- Task
Could you copy exactly the lines from the one containing "black brick C3:C5" through the last line of the records, leaving out every picture?
------ Records provided
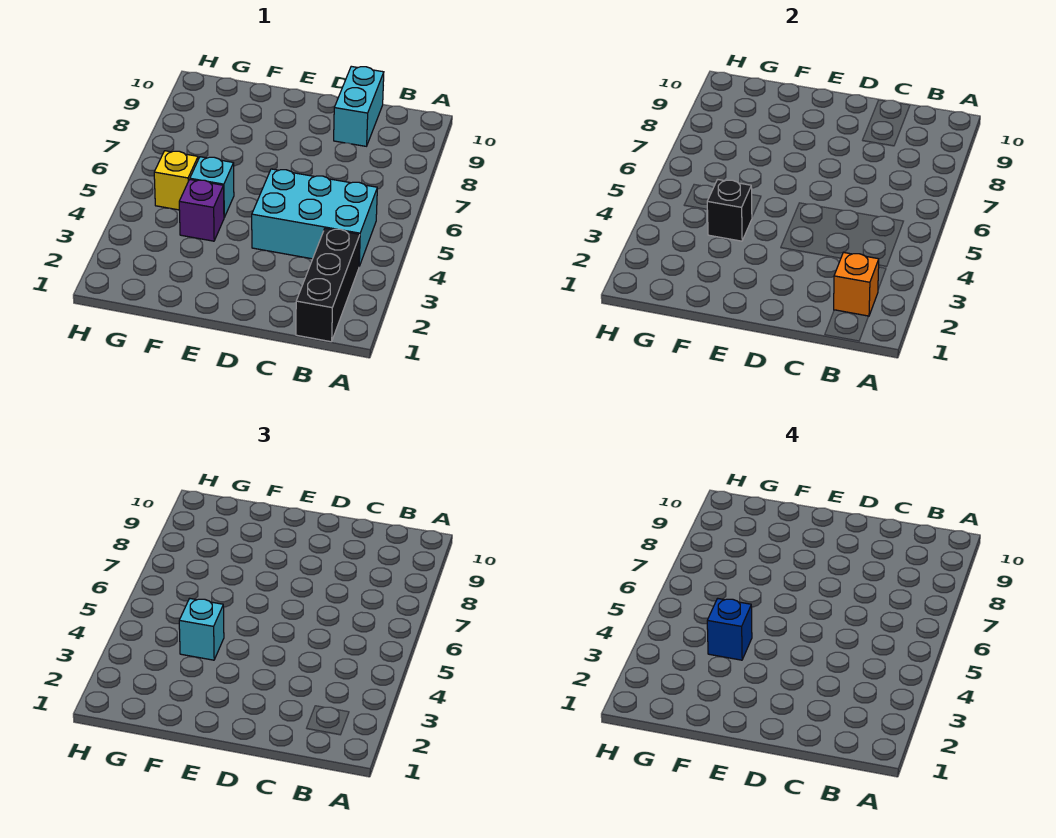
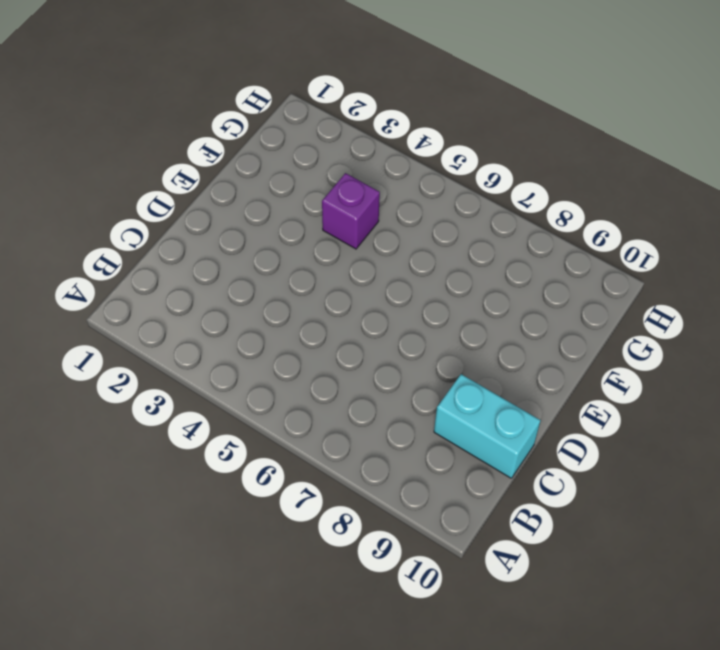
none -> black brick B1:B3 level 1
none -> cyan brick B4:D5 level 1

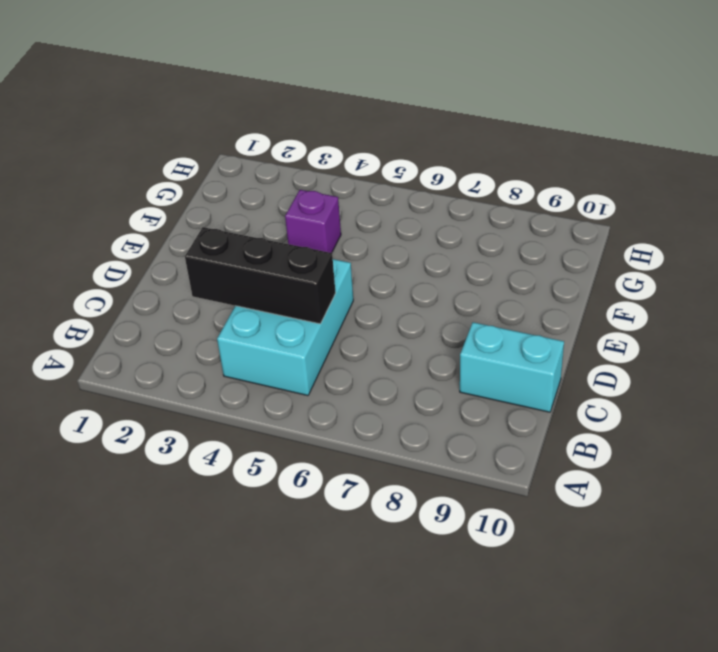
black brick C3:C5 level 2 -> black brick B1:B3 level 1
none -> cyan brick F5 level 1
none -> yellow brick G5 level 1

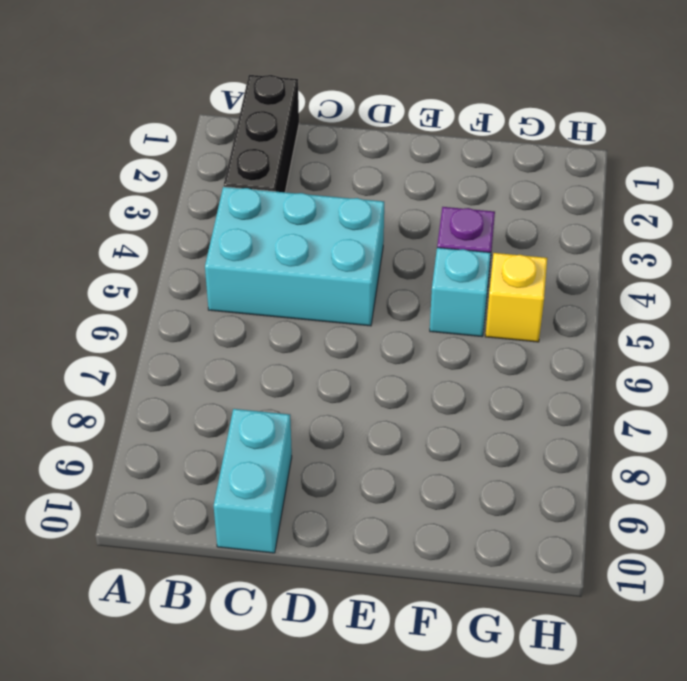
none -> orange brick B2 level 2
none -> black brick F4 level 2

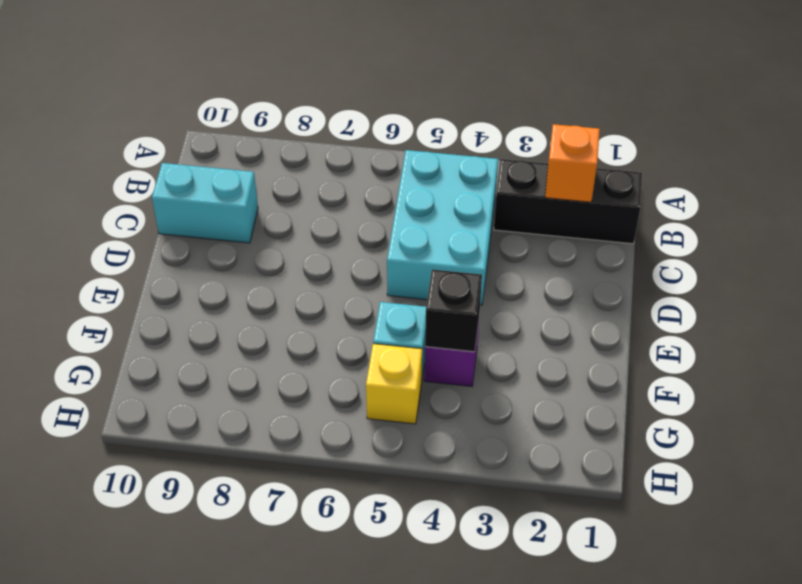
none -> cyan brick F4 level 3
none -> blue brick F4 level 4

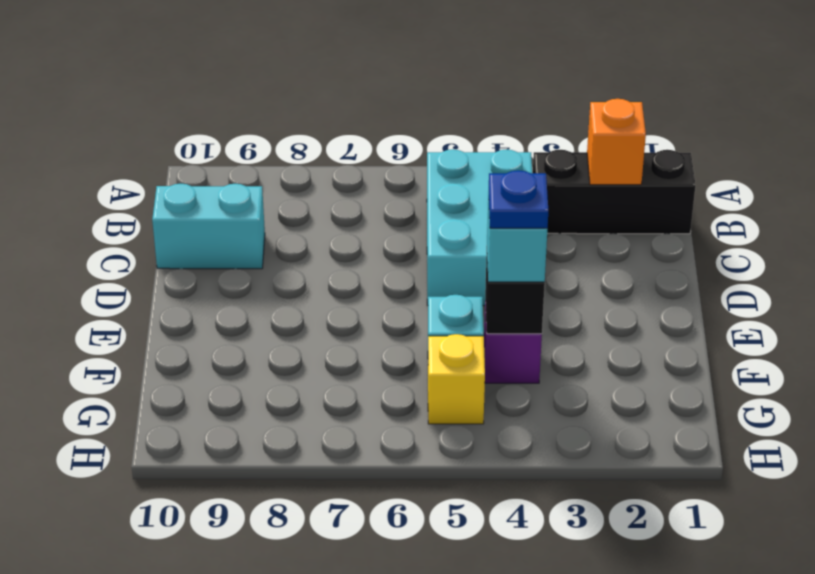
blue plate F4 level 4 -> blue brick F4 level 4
------------
- Solution to this exercise
black brick C3:C5 level 2 -> black brick B1:B3 level 1
none -> cyan brick F5 level 1
none -> yellow brick G5 level 1

none -> orange brick B2 level 2
none -> black brick F4 level 2

none -> cyan brick F4 level 3
none -> blue brick F4 level 4

blue plate F4 level 4 -> blue brick F4 level 4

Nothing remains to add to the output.